What to do -> Beneath this instruction is a block of data; output from it exactly the lines that run from the one containing "ENC3: EC11 -> HW-040" through the one containing "IMU3 pin INT: D8 -> D6", inclusive.

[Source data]
%%
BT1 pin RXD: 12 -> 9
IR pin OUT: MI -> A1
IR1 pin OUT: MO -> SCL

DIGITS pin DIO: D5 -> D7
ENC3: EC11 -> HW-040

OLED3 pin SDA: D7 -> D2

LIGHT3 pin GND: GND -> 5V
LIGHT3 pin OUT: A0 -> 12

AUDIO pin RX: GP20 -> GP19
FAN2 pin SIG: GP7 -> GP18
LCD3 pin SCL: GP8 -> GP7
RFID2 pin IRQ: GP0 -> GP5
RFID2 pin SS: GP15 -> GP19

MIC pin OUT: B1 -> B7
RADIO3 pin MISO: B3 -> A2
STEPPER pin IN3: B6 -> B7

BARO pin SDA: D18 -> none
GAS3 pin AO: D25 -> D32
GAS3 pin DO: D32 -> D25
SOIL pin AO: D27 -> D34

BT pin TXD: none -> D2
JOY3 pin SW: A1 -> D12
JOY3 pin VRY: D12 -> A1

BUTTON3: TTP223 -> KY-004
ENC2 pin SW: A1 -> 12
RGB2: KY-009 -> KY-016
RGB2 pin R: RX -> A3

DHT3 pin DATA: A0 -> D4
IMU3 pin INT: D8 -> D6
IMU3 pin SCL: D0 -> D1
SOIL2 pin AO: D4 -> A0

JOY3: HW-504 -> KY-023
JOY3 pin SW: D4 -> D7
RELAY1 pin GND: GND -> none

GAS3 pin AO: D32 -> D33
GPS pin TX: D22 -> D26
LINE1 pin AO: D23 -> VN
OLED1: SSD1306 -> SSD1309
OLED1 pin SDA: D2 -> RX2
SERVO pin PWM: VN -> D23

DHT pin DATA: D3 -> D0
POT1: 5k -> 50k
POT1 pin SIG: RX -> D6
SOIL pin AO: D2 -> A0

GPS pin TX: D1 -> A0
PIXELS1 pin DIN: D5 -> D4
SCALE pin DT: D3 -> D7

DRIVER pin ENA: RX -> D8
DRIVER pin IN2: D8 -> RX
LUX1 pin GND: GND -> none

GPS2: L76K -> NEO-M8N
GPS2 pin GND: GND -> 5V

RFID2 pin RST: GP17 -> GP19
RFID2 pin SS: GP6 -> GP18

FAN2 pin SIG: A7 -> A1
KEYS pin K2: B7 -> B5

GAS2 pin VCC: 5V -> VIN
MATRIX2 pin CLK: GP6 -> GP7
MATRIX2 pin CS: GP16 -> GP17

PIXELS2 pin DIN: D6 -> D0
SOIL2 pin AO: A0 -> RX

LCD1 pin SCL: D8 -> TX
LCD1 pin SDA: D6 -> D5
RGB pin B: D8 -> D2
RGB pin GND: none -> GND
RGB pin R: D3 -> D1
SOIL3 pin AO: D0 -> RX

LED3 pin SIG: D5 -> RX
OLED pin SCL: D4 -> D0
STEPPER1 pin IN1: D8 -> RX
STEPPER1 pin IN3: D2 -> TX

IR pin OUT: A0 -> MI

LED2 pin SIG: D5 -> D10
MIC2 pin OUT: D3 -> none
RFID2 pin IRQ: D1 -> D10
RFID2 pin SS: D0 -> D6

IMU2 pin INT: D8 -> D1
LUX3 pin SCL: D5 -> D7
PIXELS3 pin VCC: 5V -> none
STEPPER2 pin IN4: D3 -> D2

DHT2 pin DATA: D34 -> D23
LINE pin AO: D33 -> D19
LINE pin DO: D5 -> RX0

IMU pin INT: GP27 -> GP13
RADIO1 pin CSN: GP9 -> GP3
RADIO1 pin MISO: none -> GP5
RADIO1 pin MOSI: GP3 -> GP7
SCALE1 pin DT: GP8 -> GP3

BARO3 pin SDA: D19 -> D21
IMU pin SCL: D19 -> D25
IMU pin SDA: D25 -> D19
%%
Written response ->
ENC3: EC11 -> HW-040

OLED3 pin SDA: D7 -> D2

LIGHT3 pin GND: GND -> 5V
LIGHT3 pin OUT: A0 -> 12

AUDIO pin RX: GP20 -> GP19
FAN2 pin SIG: GP7 -> GP18
LCD3 pin SCL: GP8 -> GP7
RFID2 pin IRQ: GP0 -> GP5
RFID2 pin SS: GP15 -> GP19

MIC pin OUT: B1 -> B7
RADIO3 pin MISO: B3 -> A2
STEPPER pin IN3: B6 -> B7

BARO pin SDA: D18 -> none
GAS3 pin AO: D25 -> D32
GAS3 pin DO: D32 -> D25
SOIL pin AO: D27 -> D34

BT pin TXD: none -> D2
JOY3 pin SW: A1 -> D12
JOY3 pin VRY: D12 -> A1

BUTTON3: TTP223 -> KY-004
ENC2 pin SW: A1 -> 12
RGB2: KY-009 -> KY-016
RGB2 pin R: RX -> A3

DHT3 pin DATA: A0 -> D4
IMU3 pin INT: D8 -> D6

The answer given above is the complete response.